(DATA UNDER STUDY begins)

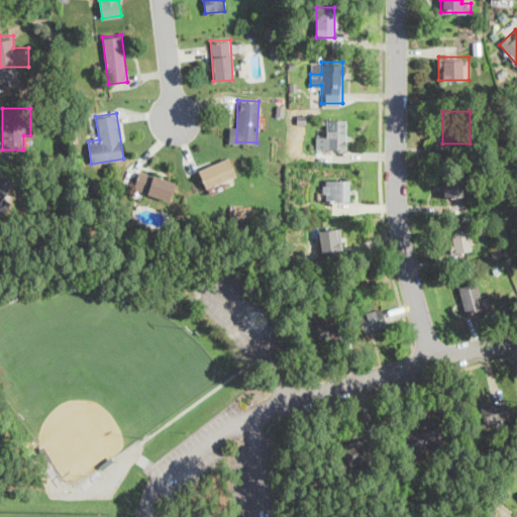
[(345,149),(345,119),(326,119),(326,149),(345,149)]
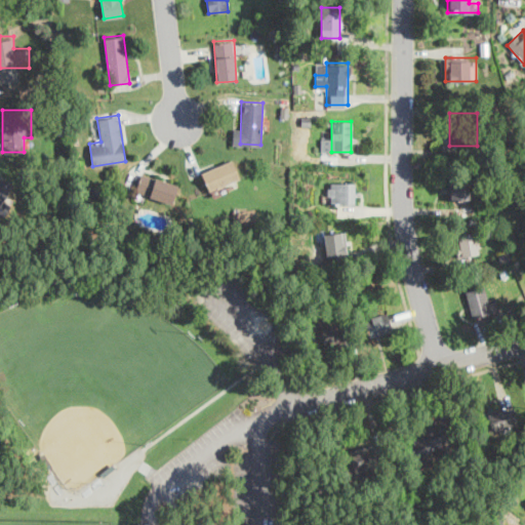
[(201,172),(209,191),(240,176),(232,158),(201,172)]
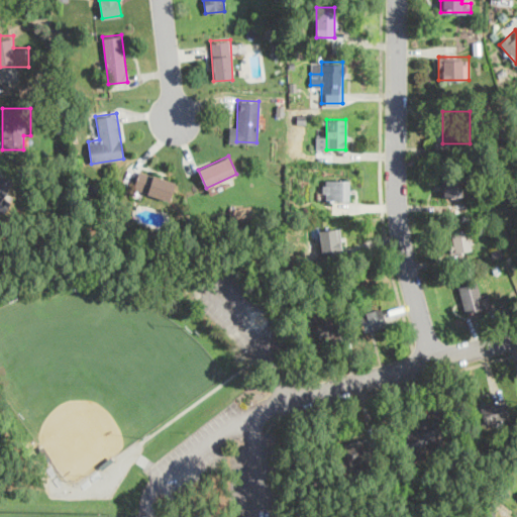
[(0,205),(3,207),(17,177),(0,169),(0,205)]
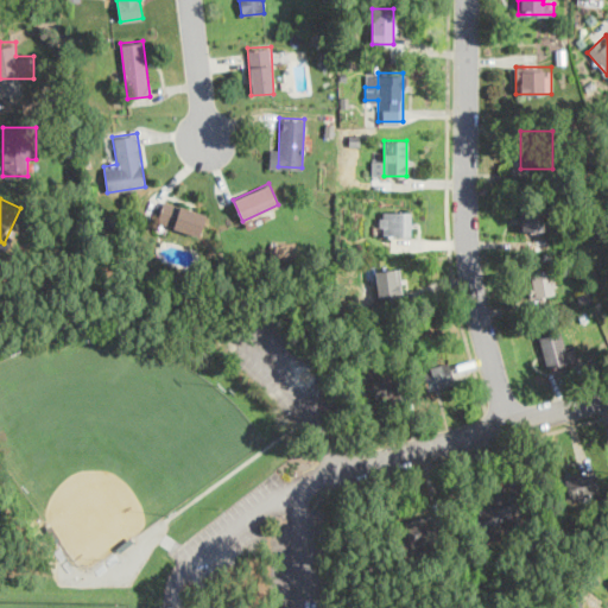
[(156,221),(200,235),(207,213),(164,198),(156,221)]
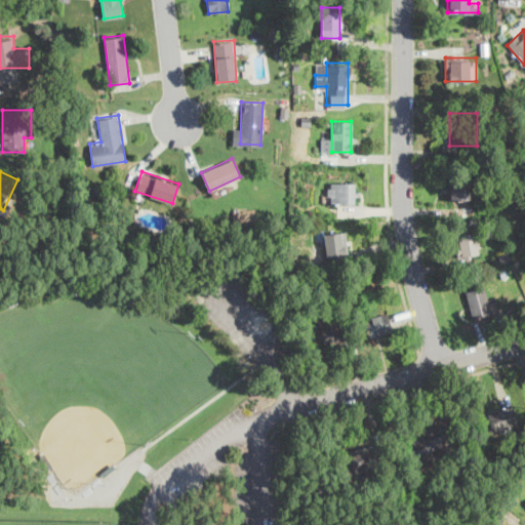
[(469,176),(449,176),(449,199),(469,199),(469,176)]
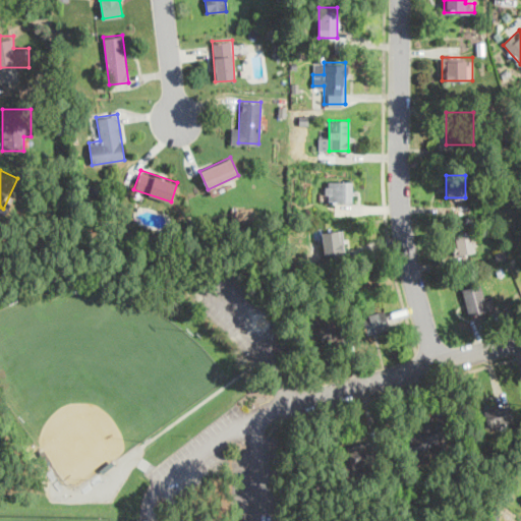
[(325,203),(352,203),(352,180),(325,180),(325,203)]
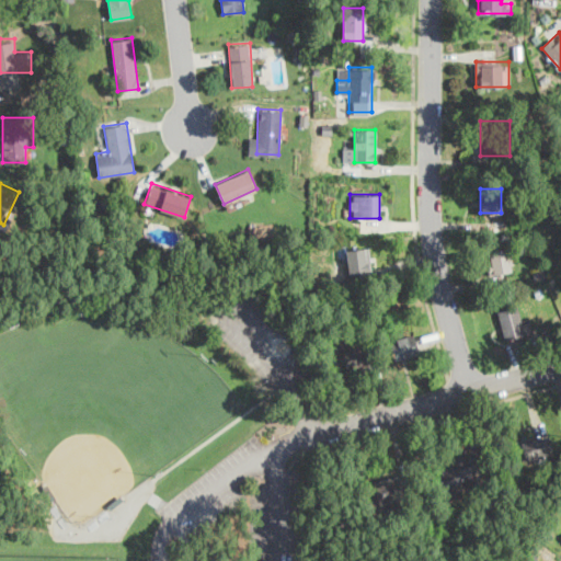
[(275,233),(274,222),(250,226),(251,237),(275,233)]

(DATA UNDER STUDY ends)

An exact reprint of the records above is required, with all pictures left out.

[(345,149),(345,119),(326,119),(326,149),(345,149)]
[(201,172),(209,191),(240,176),(232,158),(201,172)]
[(0,205),(3,207),(17,177),(0,169),(0,205)]
[(156,221),(200,235),(207,213),(164,198),(156,221)]
[(469,176),(449,176),(449,199),(469,199),(469,176)]
[(325,203),(352,203),(352,180),(325,180),(325,203)]
[(275,233),(274,222),(250,226),(251,237),(275,233)]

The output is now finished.